:: Assigned task ::
Beginning at the line containing "red mushroom [345,282,375,311] -> none" in the material below and ending at the line containing "none -> white bowling pin [434,119,484,137]", return each line exactly and add nothing.
Input records: Begin
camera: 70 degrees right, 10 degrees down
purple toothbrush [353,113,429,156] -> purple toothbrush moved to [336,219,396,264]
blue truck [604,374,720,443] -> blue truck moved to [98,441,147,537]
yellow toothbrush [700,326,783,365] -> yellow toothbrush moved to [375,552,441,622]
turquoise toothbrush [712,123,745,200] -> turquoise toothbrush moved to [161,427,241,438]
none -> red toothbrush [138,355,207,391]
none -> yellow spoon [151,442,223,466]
Input records: End
Input records: Begin
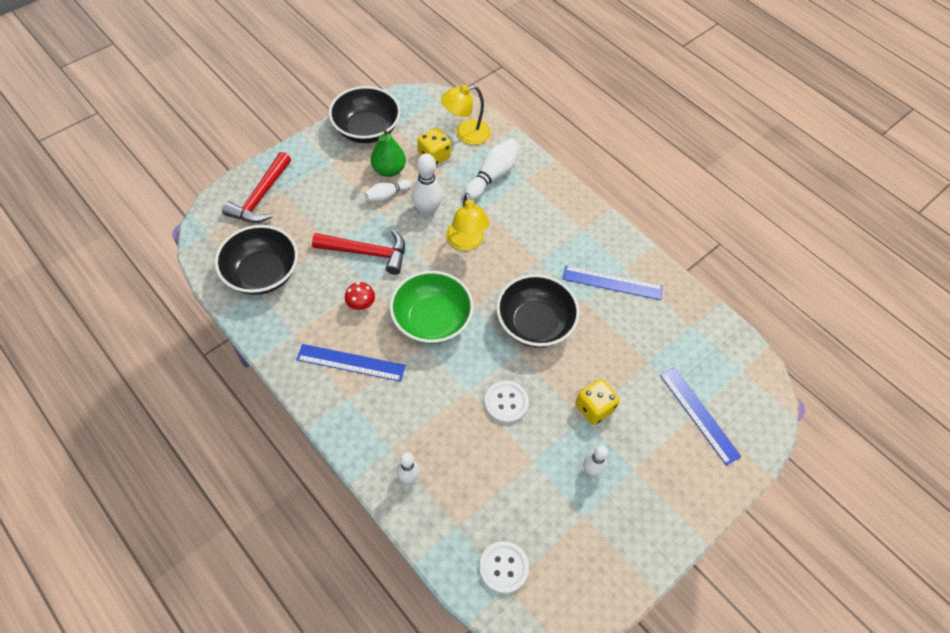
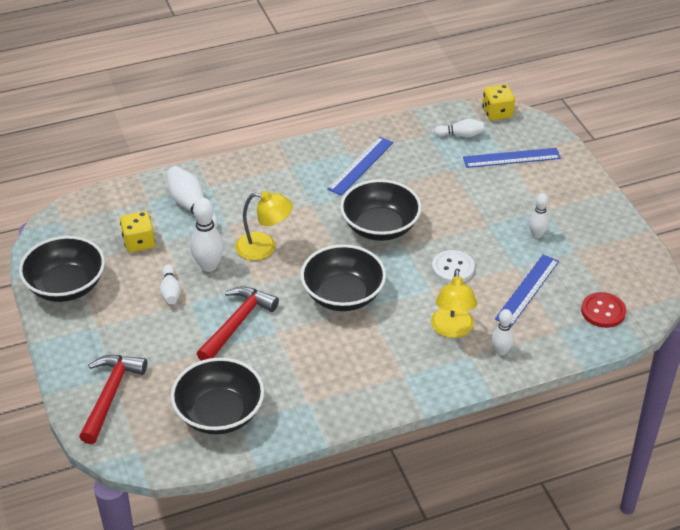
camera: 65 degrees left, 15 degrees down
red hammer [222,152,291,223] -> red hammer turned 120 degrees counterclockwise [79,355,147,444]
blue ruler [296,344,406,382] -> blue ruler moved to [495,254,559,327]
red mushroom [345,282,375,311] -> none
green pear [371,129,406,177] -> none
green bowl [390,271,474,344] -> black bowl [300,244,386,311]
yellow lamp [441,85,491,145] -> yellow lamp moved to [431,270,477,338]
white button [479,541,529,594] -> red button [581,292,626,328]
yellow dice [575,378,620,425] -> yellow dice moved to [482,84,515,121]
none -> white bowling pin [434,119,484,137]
Input records: End
:: Exercise response ::
red mushroom [345,282,375,311] -> none
green pear [371,129,406,177] -> none
green bowl [390,271,474,344] -> black bowl [300,244,386,311]
yellow lamp [441,85,491,145] -> yellow lamp moved to [431,270,477,338]
white button [479,541,529,594] -> red button [581,292,626,328]
yellow dice [575,378,620,425] -> yellow dice moved to [482,84,515,121]
none -> white bowling pin [434,119,484,137]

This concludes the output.